[Recorded data]
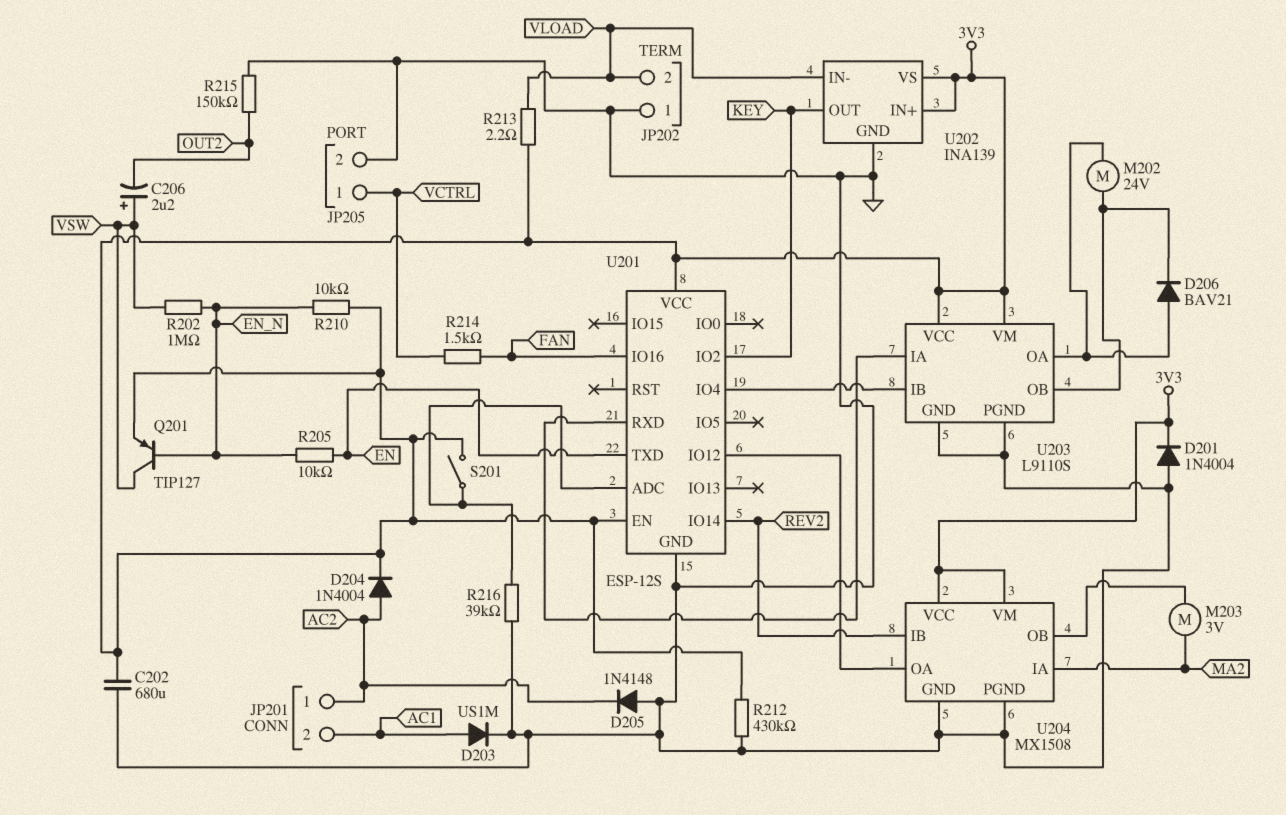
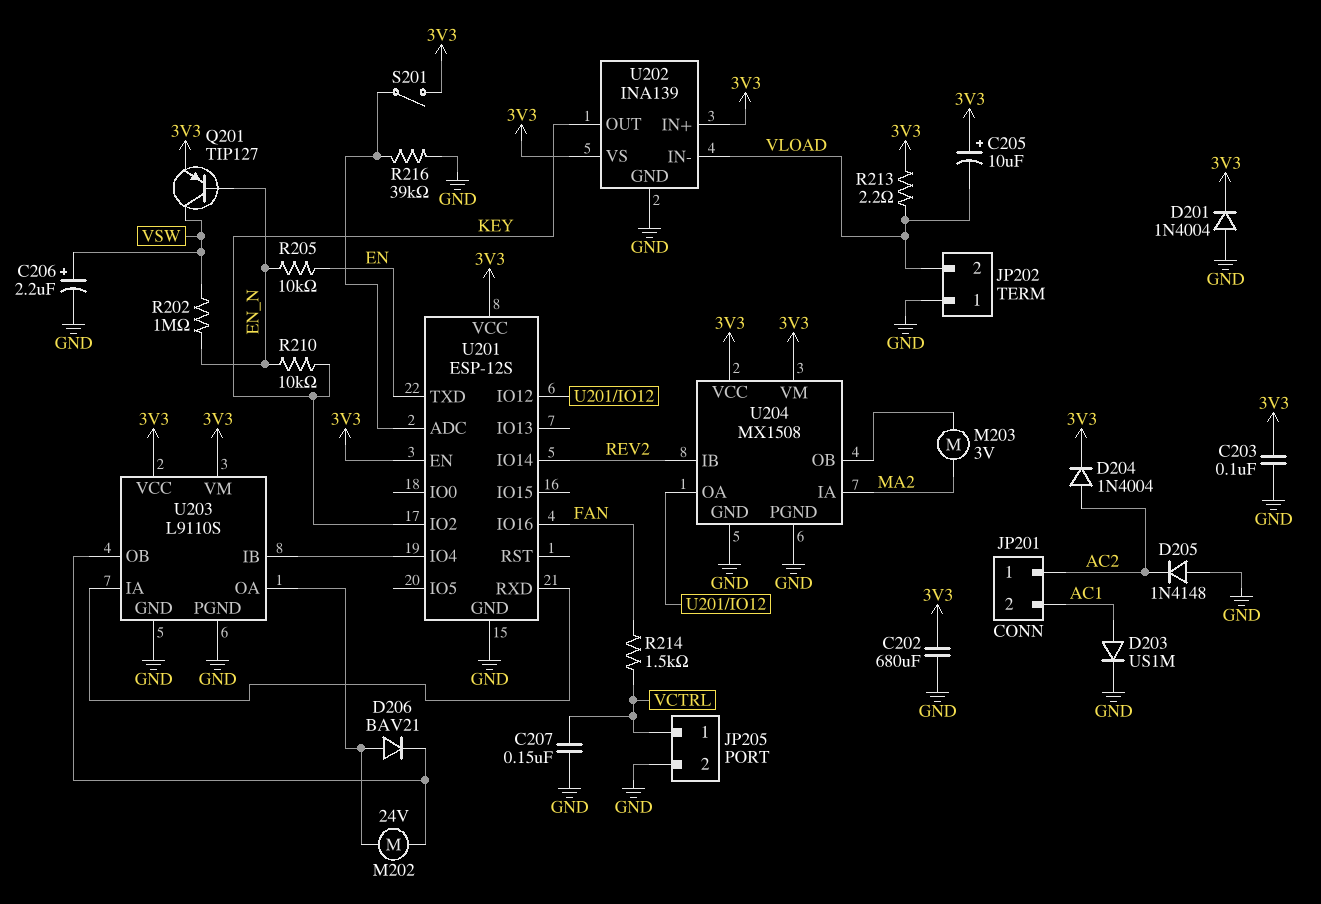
C203: none -> 100nF (3V3, GND)
C205: none -> 10uF (plus 3V3, minus VLOAD)
C206: 2.2uF (plus VSW, minus OUT2) -> 2.2uF (plus VSW, minus GND)
C207: none -> 150nF (GND, VCTRL)
R210: 10k (3V3, EN_N) -> 10k (EN_N, KEY)
R212: 430k (3V3, GND) -> none
R215: 150k (GND, OUT2) -> none

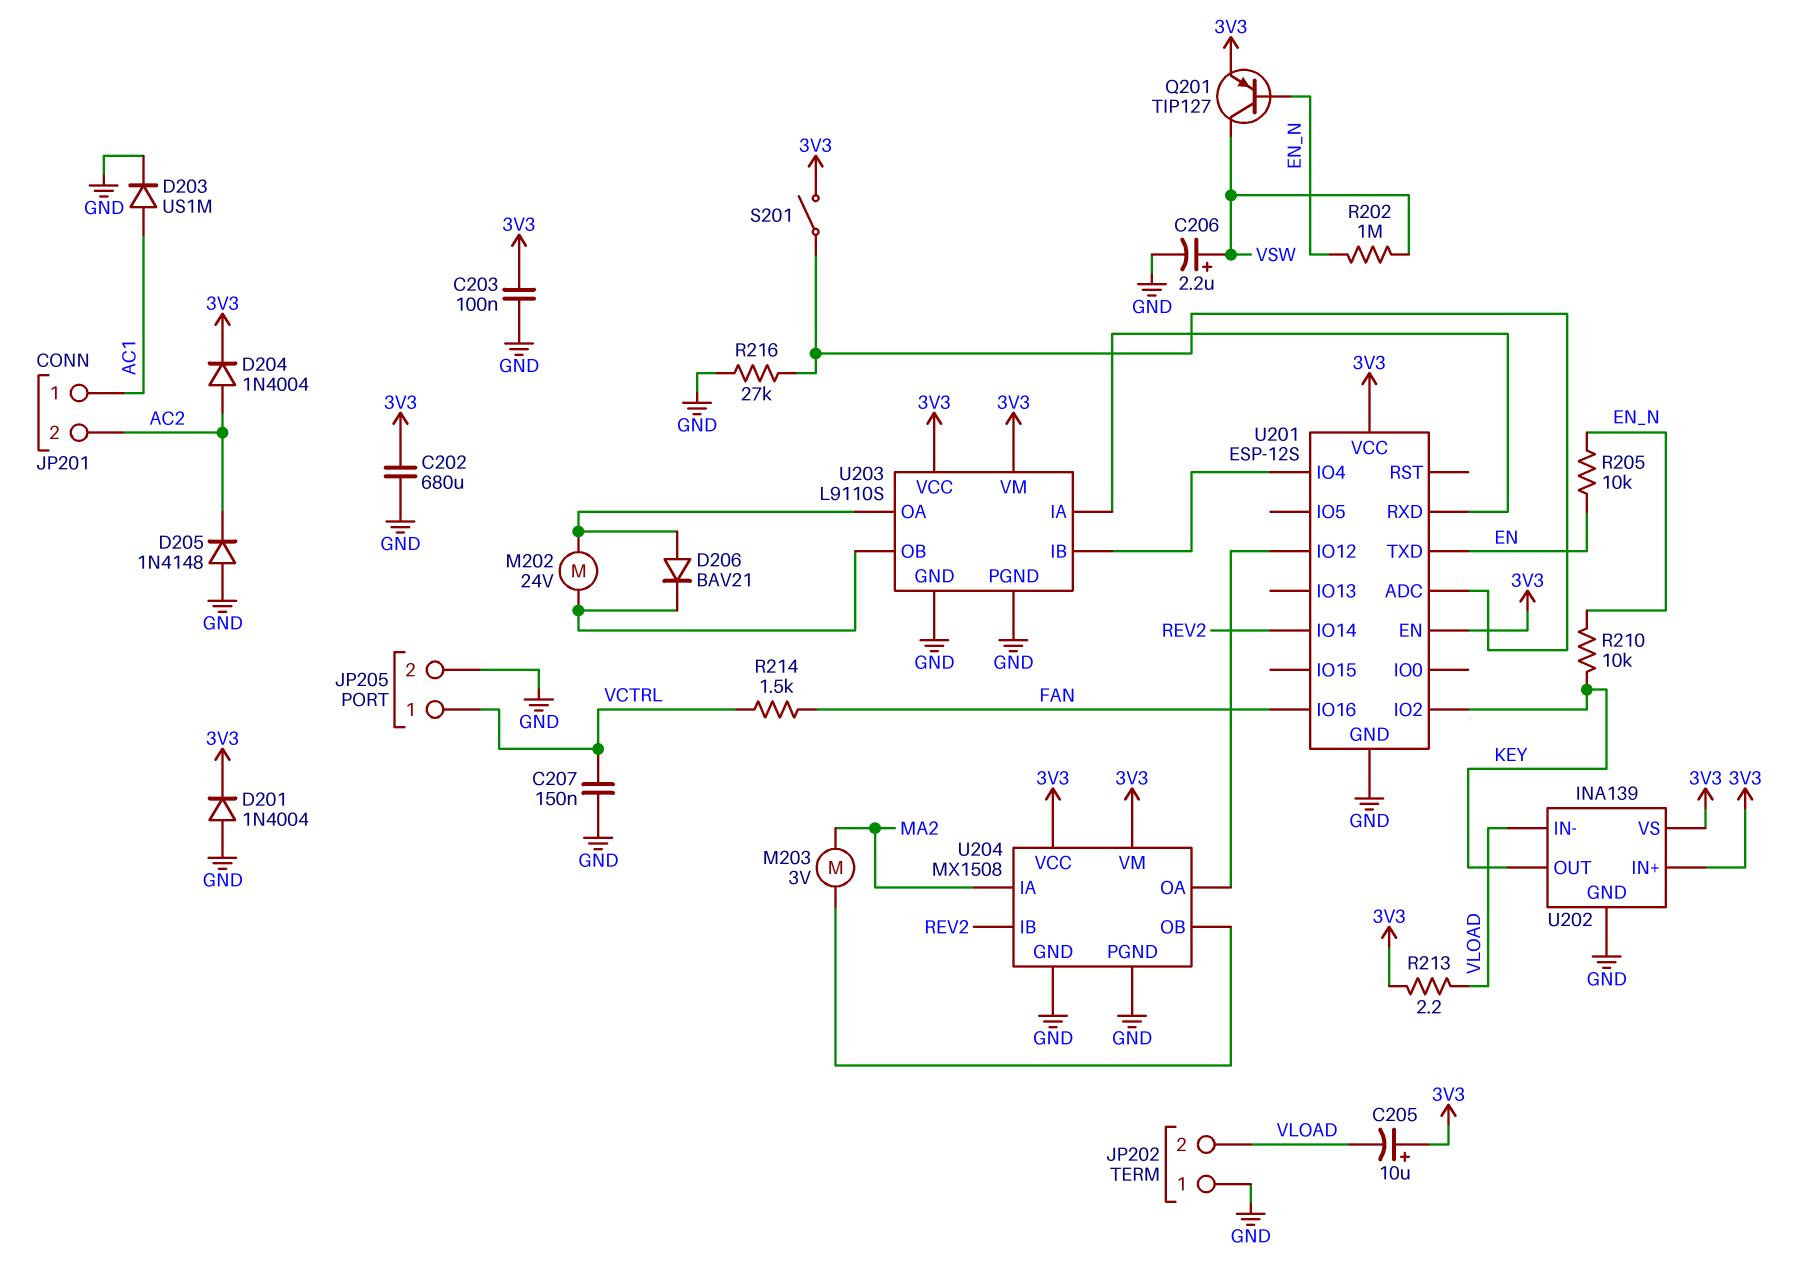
JP201 pin 1: AC2 -> AC1
JP201 pin 2: AC1 -> AC2
R216: 39k (GND, U201/ADC) -> 27k (GND, U201/ADC)

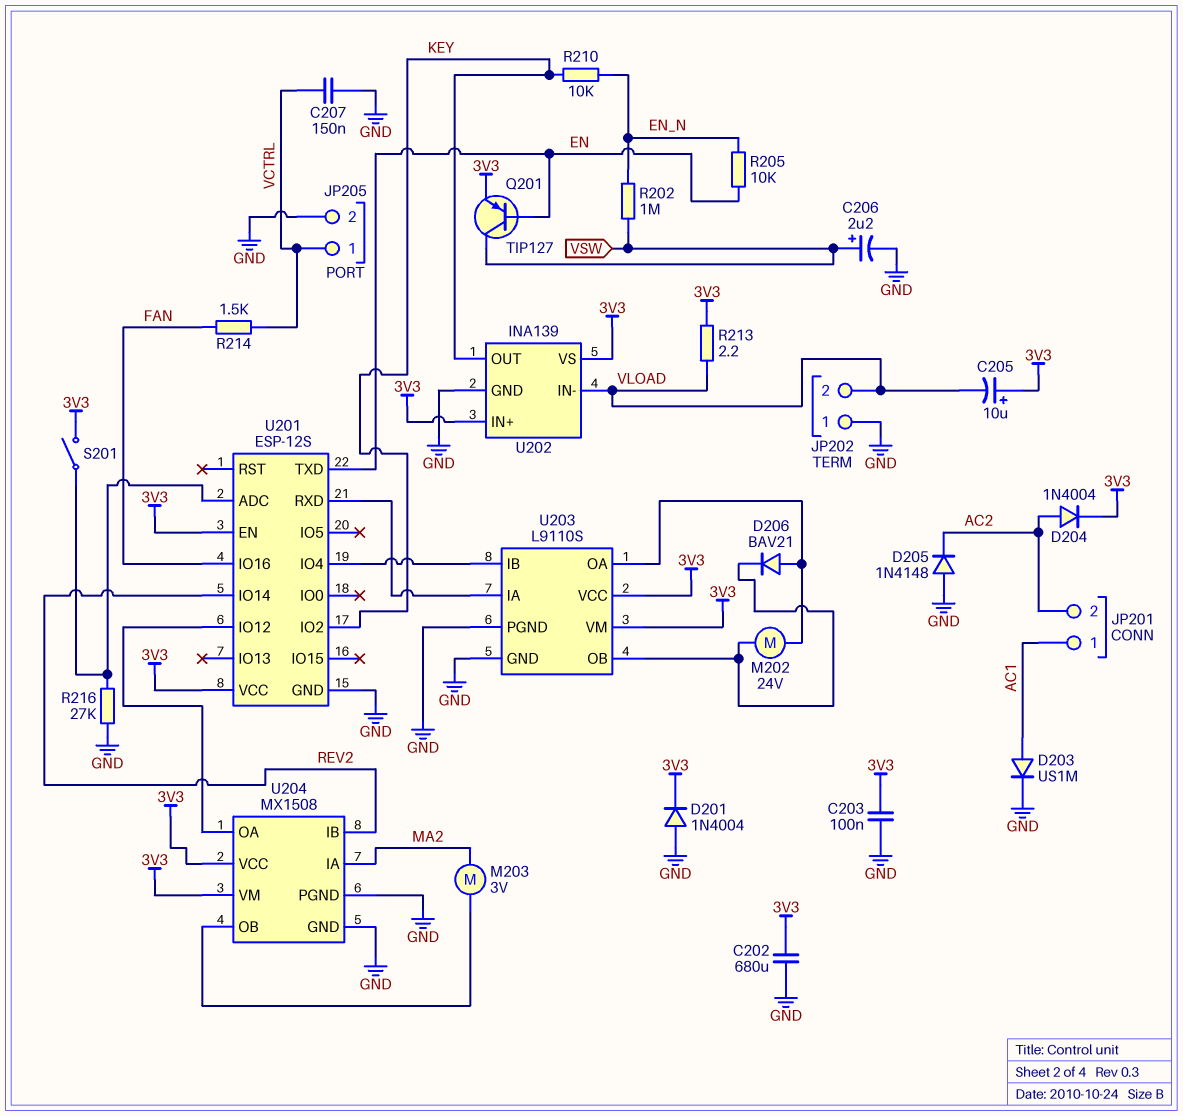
Q201: PNP TIP127 (B EN_N, C VSW, E 3V3) -> PNP TIP127 (B EN, C VSW, E 3V3)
[/Recorded data]
* What to work on: Please print the span that begins at the line holding "JP201 pin 1: AC2 -> AC1" and ends at the last line of the data, both ends included, with no pictures.

* Solution to this problem:
JP201 pin 1: AC2 -> AC1
JP201 pin 2: AC1 -> AC2
R216: 39k (GND, U201/ADC) -> 27k (GND, U201/ADC)

Q201: PNP TIP127 (B EN_N, C VSW, E 3V3) -> PNP TIP127 (B EN, C VSW, E 3V3)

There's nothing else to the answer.